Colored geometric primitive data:
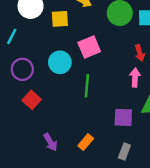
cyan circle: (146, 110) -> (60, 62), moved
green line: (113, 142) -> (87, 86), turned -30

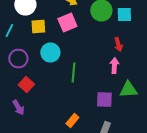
yellow square: (60, 19) -> (38, 26), moved
pink square: (89, 47) -> (67, 22), moved
purple arrow: (50, 142) -> (18, 108), moved

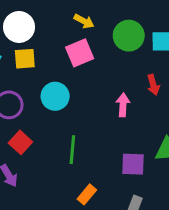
yellow square: (38, 26) -> (25, 59), moved
pink arrow: (114, 66) -> (123, 105), moved
green line: (73, 72) -> (72, 150), moved

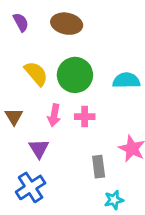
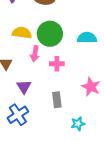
yellow semicircle: (36, 74) -> (22, 33), turned -42
pink arrow: (54, 115) -> (35, 54), moved
gray rectangle: (99, 167) -> (57, 100), moved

▶ **WHAT THIS TASK INVOLVES**
Copy exactly, and only, the lines from the line that contains "pink arrow: (54, 115) -> (35, 54), moved" through the end of the data above.

▶ **SOLUTION BELOW**
pink arrow: (54, 115) -> (35, 54), moved
gray rectangle: (99, 167) -> (57, 100), moved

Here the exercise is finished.